Given information section start

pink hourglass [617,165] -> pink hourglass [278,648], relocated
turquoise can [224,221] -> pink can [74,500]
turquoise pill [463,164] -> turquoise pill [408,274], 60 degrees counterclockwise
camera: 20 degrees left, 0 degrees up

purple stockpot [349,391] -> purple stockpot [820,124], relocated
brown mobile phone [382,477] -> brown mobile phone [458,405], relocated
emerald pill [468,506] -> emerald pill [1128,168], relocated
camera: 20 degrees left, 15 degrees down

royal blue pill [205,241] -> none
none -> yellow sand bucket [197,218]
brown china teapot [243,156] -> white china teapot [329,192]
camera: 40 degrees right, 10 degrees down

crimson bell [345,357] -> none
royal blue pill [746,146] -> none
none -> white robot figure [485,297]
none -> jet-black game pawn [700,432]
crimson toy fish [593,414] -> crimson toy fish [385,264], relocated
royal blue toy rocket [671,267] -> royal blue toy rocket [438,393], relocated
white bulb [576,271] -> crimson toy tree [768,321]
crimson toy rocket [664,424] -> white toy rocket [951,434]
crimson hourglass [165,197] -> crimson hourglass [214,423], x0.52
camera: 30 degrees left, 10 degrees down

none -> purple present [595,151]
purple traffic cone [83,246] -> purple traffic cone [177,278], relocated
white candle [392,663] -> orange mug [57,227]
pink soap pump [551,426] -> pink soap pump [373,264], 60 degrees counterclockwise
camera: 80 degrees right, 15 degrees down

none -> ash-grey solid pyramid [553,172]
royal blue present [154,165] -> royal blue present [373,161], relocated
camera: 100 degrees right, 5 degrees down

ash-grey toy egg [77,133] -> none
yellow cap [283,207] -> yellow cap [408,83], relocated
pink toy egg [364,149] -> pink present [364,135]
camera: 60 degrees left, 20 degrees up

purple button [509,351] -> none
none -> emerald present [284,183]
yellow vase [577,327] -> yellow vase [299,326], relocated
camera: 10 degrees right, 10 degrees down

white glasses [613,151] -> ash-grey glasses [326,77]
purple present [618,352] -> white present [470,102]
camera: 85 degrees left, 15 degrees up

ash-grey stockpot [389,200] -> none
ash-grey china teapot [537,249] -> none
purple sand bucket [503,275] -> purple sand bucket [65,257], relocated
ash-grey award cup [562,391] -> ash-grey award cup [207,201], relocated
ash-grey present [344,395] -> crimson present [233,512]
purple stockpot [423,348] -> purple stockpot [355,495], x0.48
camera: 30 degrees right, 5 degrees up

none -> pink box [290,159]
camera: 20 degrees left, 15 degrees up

Given information section end

◆ Required work: The stretch of entries above that starts with the line containing "camera: 20 degrees left, 15 degrees down" and goes on through the line containing "ash-grey present [344,395]" is to be transcribed exactly, and no other line is to be transcribed.

◆ Response:
camera: 20 degrees left, 15 degrees down

royal blue pill [205,241] -> none
none -> yellow sand bucket [197,218]
brown china teapot [243,156] -> white china teapot [329,192]
camera: 40 degrees right, 10 degrees down

crimson bell [345,357] -> none
royal blue pill [746,146] -> none
none -> white robot figure [485,297]
none -> jet-black game pawn [700,432]
crimson toy fish [593,414] -> crimson toy fish [385,264], relocated
royal blue toy rocket [671,267] -> royal blue toy rocket [438,393], relocated
white bulb [576,271] -> crimson toy tree [768,321]
crimson toy rocket [664,424] -> white toy rocket [951,434]
crimson hourglass [165,197] -> crimson hourglass [214,423], x0.52
camera: 30 degrees left, 10 degrees down

none -> purple present [595,151]
purple traffic cone [83,246] -> purple traffic cone [177,278], relocated
white candle [392,663] -> orange mug [57,227]
pink soap pump [551,426] -> pink soap pump [373,264], 60 degrees counterclockwise
camera: 80 degrees right, 15 degrees down

none -> ash-grey solid pyramid [553,172]
royal blue present [154,165] -> royal blue present [373,161], relocated
camera: 100 degrees right, 5 degrees down

ash-grey toy egg [77,133] -> none
yellow cap [283,207] -> yellow cap [408,83], relocated
pink toy egg [364,149] -> pink present [364,135]
camera: 60 degrees left, 20 degrees up

purple button [509,351] -> none
none -> emerald present [284,183]
yellow vase [577,327] -> yellow vase [299,326], relocated
camera: 10 degrees right, 10 degrees down

white glasses [613,151] -> ash-grey glasses [326,77]
purple present [618,352] -> white present [470,102]
camera: 85 degrees left, 15 degrees up

ash-grey stockpot [389,200] -> none
ash-grey china teapot [537,249] -> none
purple sand bucket [503,275] -> purple sand bucket [65,257], relocated
ash-grey award cup [562,391] -> ash-grey award cup [207,201], relocated
ash-grey present [344,395] -> crimson present [233,512]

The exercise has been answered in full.